● **Activity**
Exactly the lines from the opening of the records through the line containing "white 1x1 brick [275,70,329,119]" should be copied, with both included.

##############################

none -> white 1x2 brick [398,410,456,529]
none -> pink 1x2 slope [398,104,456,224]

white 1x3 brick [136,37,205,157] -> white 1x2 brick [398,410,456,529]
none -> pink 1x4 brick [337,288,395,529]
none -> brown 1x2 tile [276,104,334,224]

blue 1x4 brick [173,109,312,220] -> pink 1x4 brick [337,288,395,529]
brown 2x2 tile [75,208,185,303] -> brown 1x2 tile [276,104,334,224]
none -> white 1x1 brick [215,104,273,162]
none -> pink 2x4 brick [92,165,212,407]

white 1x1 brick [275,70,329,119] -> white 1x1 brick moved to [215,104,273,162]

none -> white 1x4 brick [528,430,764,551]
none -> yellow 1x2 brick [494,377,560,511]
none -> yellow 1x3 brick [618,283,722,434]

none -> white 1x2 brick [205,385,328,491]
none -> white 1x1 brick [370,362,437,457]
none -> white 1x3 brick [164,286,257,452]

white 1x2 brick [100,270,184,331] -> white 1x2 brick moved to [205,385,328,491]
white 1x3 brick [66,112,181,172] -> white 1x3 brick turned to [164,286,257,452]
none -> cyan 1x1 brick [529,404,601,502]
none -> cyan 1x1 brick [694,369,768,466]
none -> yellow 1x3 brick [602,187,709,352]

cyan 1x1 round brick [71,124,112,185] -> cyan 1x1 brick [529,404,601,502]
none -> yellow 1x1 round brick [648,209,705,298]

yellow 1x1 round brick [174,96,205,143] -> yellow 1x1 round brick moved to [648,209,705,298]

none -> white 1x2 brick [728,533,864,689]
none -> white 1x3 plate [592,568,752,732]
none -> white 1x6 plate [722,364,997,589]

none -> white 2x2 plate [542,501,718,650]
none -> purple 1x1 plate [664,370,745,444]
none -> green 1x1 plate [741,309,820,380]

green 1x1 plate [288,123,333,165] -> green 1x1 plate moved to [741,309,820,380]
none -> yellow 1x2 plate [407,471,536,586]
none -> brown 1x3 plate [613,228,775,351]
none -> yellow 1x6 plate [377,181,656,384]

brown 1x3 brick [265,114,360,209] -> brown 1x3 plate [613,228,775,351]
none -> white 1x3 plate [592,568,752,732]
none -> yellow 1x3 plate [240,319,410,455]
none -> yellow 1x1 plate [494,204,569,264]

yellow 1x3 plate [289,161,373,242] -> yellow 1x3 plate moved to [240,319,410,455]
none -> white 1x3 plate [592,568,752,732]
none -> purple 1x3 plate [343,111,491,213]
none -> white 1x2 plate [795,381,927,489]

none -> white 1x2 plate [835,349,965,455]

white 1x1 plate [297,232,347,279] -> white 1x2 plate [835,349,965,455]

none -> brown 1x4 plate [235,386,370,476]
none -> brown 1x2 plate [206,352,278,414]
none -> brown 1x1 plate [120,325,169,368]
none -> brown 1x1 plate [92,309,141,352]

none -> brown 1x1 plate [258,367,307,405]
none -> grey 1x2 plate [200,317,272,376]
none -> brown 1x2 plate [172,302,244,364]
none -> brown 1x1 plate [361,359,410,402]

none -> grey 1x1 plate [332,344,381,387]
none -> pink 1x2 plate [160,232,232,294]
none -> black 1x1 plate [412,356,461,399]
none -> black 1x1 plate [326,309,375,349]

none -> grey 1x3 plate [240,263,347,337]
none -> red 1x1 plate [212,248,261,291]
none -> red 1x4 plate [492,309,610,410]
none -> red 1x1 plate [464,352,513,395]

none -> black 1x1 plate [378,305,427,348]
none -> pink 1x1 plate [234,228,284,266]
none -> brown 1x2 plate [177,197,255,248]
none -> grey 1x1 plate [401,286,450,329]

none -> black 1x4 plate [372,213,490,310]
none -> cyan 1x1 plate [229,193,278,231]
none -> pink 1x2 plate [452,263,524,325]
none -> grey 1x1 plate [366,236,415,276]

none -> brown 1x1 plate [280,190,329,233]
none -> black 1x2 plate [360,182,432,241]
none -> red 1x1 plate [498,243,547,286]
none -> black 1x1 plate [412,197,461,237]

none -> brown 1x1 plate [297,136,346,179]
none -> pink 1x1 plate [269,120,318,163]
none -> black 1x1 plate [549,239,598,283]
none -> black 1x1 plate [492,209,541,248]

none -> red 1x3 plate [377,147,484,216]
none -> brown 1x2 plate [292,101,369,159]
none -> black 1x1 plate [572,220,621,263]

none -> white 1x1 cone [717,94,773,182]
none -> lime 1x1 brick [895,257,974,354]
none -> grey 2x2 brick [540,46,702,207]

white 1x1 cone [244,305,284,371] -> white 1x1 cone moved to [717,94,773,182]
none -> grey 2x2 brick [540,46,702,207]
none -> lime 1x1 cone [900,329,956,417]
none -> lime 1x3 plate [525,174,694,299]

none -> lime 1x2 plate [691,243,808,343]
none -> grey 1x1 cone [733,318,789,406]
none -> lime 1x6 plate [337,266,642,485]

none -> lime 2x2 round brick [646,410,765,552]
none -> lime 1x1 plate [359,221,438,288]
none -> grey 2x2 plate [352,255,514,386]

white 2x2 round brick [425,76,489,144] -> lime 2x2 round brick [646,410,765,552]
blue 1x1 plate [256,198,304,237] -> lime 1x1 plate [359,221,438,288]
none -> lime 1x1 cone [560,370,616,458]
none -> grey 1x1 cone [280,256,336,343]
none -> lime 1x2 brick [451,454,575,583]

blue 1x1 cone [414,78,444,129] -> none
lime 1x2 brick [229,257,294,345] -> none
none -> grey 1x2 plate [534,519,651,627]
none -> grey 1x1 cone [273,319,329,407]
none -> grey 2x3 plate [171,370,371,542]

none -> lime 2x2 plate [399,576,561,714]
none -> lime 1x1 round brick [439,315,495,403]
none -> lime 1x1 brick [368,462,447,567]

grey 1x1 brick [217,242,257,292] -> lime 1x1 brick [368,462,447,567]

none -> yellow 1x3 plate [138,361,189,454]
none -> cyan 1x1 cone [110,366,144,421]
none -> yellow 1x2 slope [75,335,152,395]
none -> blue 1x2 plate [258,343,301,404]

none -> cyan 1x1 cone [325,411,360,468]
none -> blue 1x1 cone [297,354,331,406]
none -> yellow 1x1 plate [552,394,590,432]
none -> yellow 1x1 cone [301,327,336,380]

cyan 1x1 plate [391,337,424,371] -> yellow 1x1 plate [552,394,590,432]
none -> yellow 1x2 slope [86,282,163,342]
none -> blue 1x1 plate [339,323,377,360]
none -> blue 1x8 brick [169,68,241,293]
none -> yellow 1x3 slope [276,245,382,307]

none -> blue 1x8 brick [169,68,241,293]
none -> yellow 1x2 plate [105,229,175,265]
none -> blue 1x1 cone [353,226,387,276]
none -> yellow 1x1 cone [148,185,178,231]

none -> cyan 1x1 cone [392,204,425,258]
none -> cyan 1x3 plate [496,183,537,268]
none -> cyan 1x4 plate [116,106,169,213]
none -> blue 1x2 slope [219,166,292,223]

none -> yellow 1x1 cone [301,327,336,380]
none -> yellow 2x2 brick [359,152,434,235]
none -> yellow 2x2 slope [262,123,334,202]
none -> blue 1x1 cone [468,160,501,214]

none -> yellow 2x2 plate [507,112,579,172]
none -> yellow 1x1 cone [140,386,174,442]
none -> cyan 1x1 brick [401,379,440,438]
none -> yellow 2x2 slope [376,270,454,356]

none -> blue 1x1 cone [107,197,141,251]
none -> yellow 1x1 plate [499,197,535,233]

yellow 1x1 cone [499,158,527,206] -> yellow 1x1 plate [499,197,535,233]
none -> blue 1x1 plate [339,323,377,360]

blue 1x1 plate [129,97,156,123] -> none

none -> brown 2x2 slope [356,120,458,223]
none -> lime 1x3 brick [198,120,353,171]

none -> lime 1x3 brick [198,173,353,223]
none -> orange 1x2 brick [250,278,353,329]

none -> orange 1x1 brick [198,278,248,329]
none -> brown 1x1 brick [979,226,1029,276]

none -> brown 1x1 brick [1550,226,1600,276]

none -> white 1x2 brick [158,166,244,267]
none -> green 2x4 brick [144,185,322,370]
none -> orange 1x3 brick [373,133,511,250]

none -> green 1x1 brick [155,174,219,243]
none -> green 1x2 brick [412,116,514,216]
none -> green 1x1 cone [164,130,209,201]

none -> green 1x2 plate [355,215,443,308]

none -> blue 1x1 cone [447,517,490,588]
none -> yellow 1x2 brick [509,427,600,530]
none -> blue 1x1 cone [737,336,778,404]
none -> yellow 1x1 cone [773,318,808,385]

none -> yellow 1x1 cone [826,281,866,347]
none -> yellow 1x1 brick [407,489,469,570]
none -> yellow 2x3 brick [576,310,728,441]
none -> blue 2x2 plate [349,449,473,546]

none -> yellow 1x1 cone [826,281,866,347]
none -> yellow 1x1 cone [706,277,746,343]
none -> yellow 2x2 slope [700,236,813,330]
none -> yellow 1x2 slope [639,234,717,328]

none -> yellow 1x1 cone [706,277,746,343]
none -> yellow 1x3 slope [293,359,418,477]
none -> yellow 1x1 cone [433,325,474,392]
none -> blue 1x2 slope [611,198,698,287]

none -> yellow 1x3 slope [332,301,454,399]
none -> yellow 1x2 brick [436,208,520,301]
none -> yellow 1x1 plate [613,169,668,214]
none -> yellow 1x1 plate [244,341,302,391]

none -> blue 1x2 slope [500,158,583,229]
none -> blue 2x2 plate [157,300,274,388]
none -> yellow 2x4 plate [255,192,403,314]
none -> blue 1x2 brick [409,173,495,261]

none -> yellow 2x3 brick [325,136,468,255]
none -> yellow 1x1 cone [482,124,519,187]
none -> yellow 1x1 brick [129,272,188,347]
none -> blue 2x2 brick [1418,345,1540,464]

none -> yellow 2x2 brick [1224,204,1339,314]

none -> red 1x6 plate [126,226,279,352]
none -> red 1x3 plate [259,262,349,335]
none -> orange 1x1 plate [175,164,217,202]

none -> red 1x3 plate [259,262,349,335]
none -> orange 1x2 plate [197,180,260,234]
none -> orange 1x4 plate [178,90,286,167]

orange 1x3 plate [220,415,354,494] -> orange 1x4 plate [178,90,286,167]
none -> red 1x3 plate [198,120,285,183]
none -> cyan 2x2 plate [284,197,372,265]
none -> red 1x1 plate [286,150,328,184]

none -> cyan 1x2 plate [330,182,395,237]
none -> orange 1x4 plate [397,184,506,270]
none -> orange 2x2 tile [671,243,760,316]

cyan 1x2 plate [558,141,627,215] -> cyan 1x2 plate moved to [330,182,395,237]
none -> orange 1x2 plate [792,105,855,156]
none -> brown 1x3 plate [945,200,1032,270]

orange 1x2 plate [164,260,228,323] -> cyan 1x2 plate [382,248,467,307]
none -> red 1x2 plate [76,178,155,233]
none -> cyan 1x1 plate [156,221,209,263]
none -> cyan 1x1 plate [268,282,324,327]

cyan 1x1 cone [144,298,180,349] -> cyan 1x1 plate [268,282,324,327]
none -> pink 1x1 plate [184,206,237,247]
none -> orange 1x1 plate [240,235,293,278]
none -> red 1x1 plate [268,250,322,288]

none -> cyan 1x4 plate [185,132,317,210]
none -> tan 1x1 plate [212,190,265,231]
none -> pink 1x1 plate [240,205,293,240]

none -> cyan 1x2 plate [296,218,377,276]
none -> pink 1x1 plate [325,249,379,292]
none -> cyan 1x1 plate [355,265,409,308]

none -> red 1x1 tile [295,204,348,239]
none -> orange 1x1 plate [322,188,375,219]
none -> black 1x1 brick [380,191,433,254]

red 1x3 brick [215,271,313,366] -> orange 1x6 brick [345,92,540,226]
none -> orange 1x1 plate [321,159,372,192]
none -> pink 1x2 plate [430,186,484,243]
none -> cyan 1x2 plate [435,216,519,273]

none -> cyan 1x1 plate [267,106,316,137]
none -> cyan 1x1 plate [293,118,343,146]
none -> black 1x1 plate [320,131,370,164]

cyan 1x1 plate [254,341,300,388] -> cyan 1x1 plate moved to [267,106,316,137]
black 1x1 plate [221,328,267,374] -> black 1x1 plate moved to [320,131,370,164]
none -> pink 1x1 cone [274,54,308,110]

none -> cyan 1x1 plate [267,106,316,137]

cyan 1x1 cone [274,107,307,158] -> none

##############################

● **Exercise output**
none -> white 1x2 brick [398,410,456,529]
none -> pink 1x2 slope [398,104,456,224]

white 1x3 brick [136,37,205,157] -> white 1x2 brick [398,410,456,529]
none -> pink 1x4 brick [337,288,395,529]
none -> brown 1x2 tile [276,104,334,224]

blue 1x4 brick [173,109,312,220] -> pink 1x4 brick [337,288,395,529]
brown 2x2 tile [75,208,185,303] -> brown 1x2 tile [276,104,334,224]
none -> white 1x1 brick [215,104,273,162]
none -> pink 2x4 brick [92,165,212,407]

white 1x1 brick [275,70,329,119] -> white 1x1 brick moved to [215,104,273,162]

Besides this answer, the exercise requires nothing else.